▶ [Exercise]: What is needed is a word-for-word copy of the records below.

▶ [Extracted information]:

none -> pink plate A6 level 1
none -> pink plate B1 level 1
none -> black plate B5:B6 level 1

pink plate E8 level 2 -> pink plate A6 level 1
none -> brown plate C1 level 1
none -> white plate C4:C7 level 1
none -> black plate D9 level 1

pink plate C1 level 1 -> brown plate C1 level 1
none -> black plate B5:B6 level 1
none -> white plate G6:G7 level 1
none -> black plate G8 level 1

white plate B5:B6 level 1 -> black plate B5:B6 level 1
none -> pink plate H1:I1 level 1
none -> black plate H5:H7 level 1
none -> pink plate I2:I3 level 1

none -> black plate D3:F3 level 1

▶ [Result]:
none -> pink plate A6 level 1
none -> pink plate B1 level 1
none -> black plate B5:B6 level 1

pink plate E8 level 2 -> pink plate A6 level 1
none -> brown plate C1 level 1
none -> white plate C4:C7 level 1
none -> black plate D9 level 1

pink plate C1 level 1 -> brown plate C1 level 1
none -> black plate B5:B6 level 1
none -> white plate G6:G7 level 1
none -> black plate G8 level 1

white plate B5:B6 level 1 -> black plate B5:B6 level 1
none -> pink plate H1:I1 level 1
none -> black plate H5:H7 level 1
none -> pink plate I2:I3 level 1

none -> black plate D3:F3 level 1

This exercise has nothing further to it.